[Edit difference data]

= = = = =

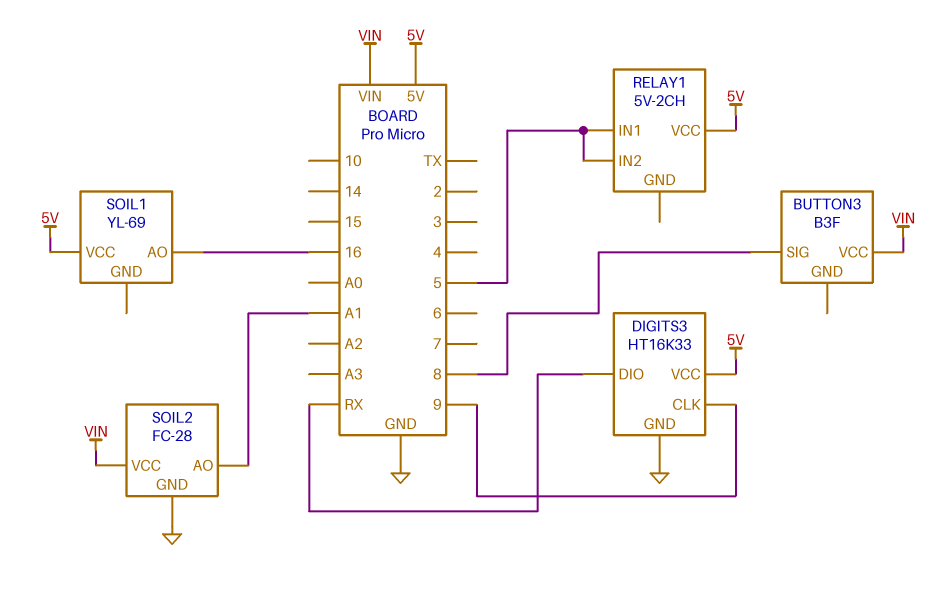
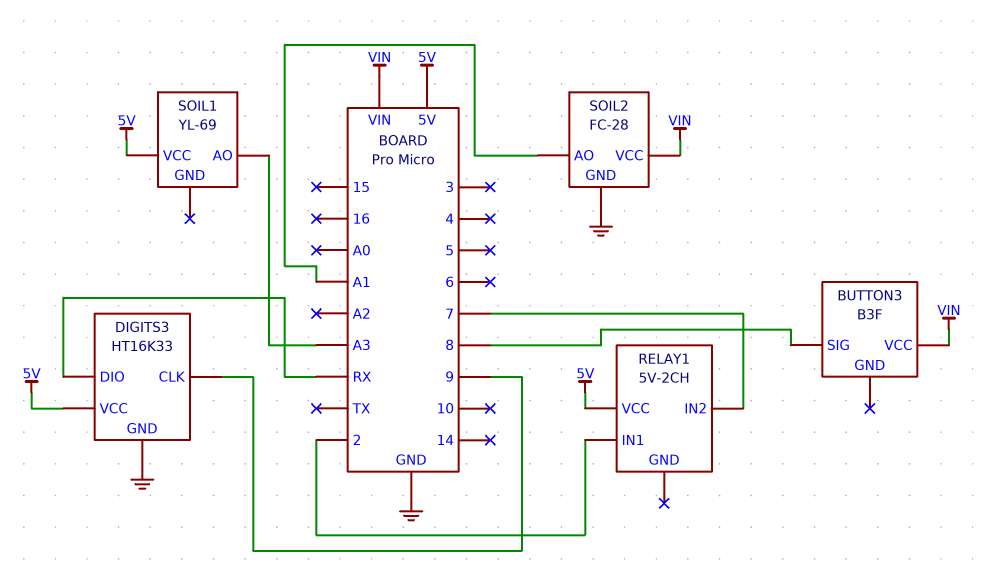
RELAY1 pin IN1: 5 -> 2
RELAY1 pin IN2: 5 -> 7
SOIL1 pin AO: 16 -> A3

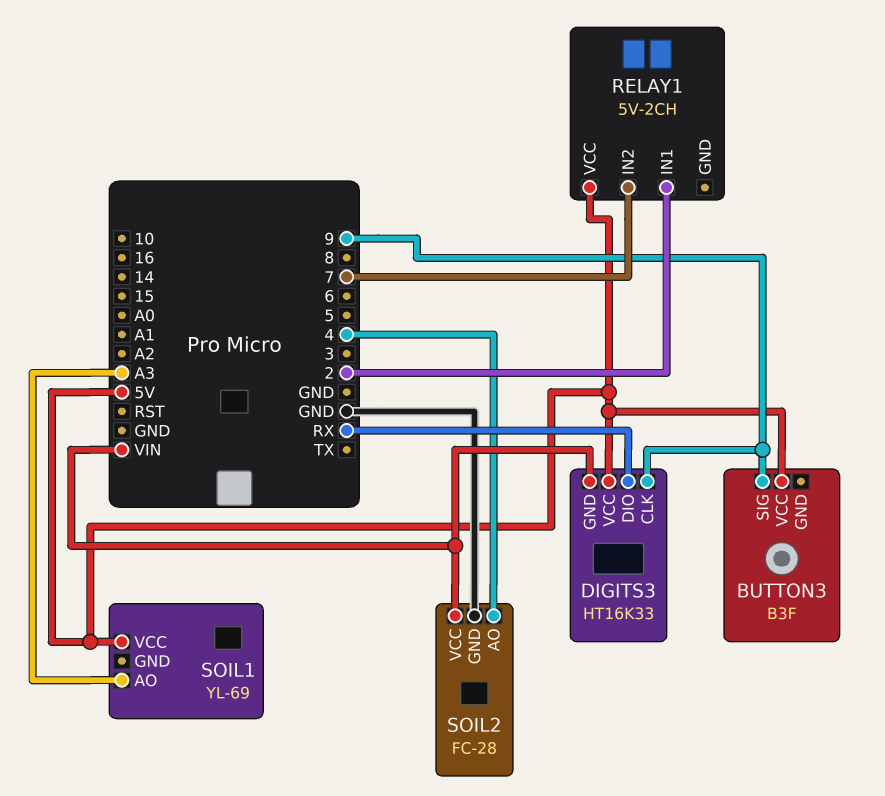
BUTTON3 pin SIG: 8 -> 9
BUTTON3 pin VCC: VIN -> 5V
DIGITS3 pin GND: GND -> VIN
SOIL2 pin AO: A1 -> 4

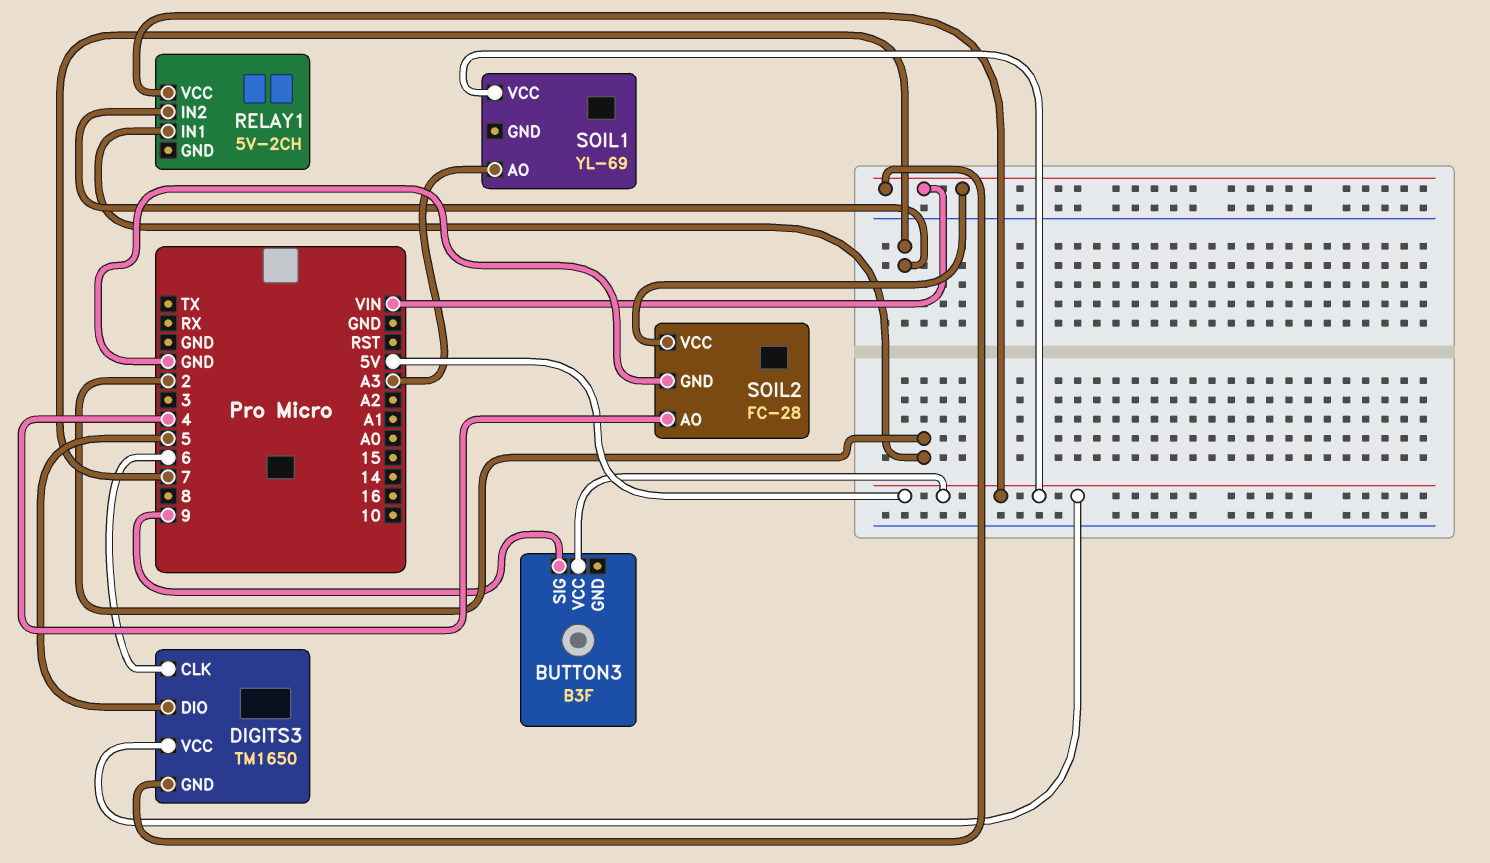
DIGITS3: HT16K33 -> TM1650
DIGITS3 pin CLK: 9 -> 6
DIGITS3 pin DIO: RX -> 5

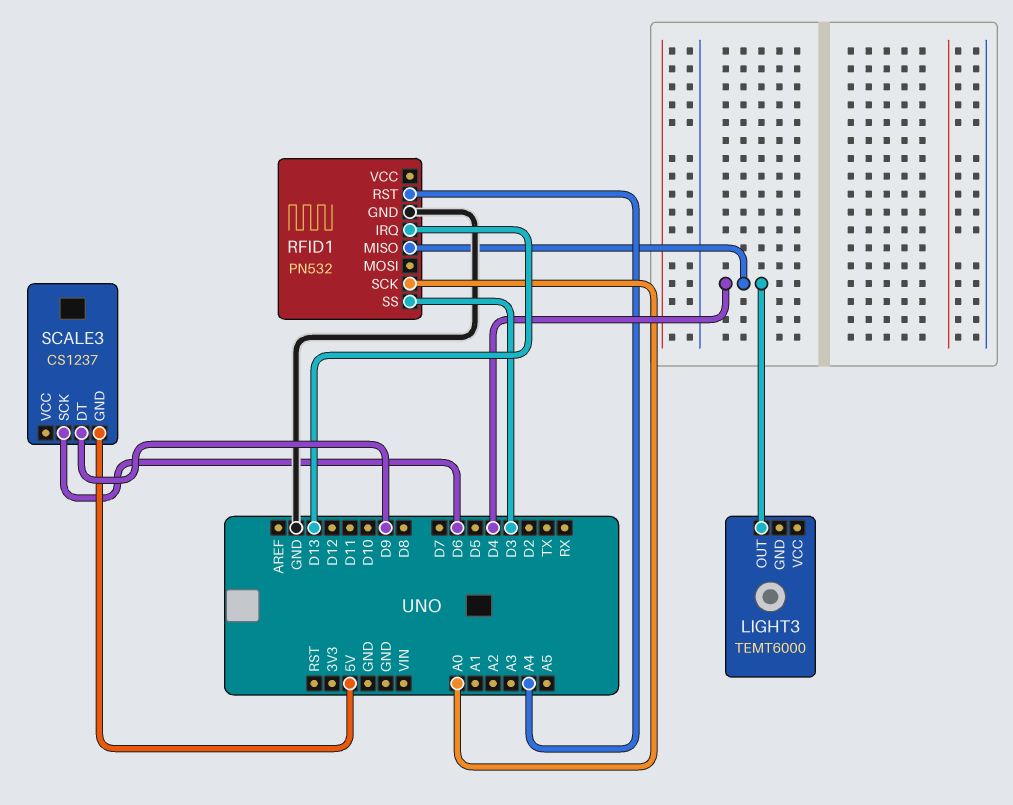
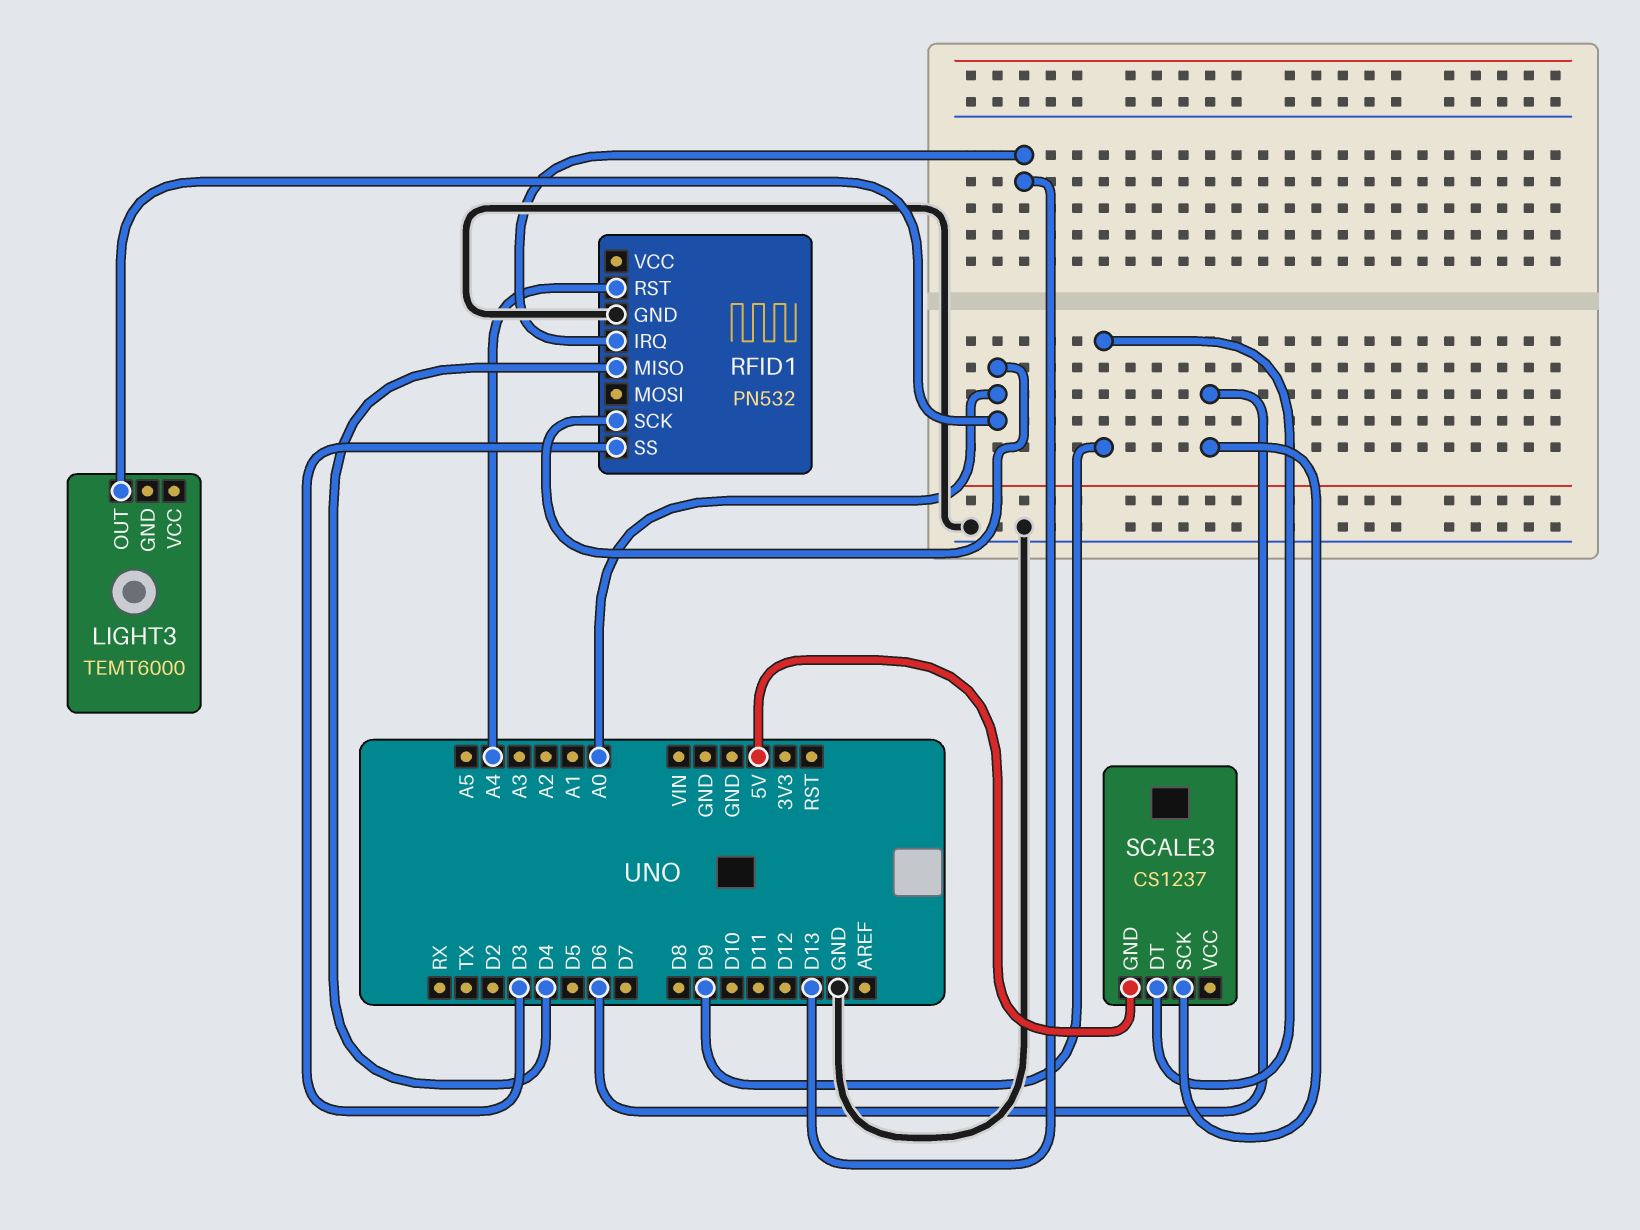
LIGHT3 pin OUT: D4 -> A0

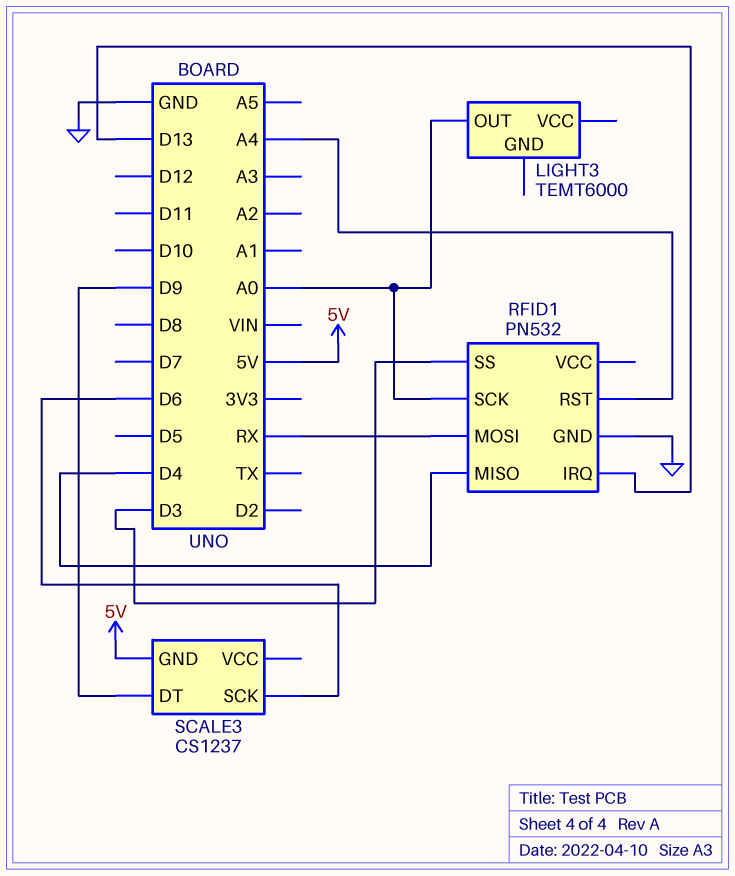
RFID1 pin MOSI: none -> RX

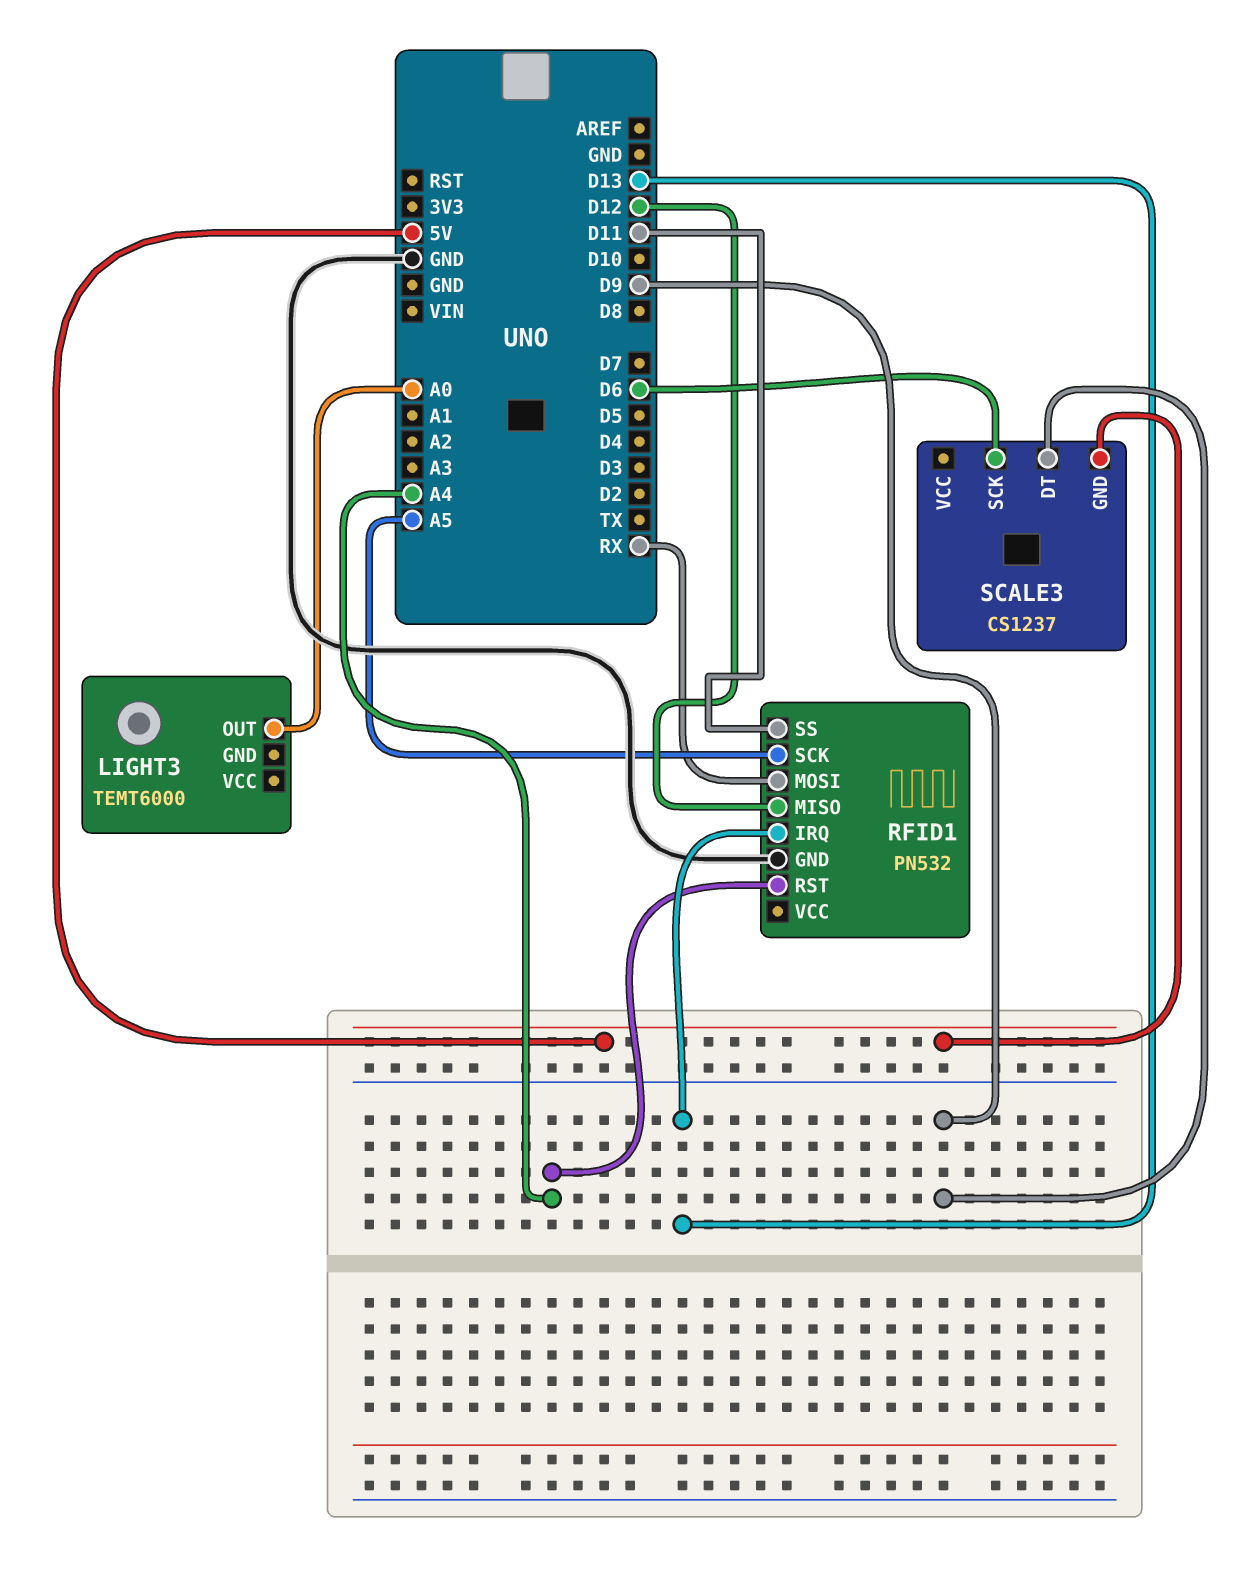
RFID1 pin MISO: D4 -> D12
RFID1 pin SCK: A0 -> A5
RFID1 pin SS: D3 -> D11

= = = = =

WORK REQUIRED
Apart from the pictures, every line above must be printed exactly.

SOLVED PROBLEM
RELAY1 pin IN1: 5 -> 2
RELAY1 pin IN2: 5 -> 7
SOIL1 pin AO: 16 -> A3

BUTTON3 pin SIG: 8 -> 9
BUTTON3 pin VCC: VIN -> 5V
DIGITS3 pin GND: GND -> VIN
SOIL2 pin AO: A1 -> 4

DIGITS3: HT16K33 -> TM1650
DIGITS3 pin CLK: 9 -> 6
DIGITS3 pin DIO: RX -> 5

LIGHT3 pin OUT: D4 -> A0

RFID1 pin MOSI: none -> RX

RFID1 pin MISO: D4 -> D12
RFID1 pin SCK: A0 -> A5
RFID1 pin SS: D3 -> D11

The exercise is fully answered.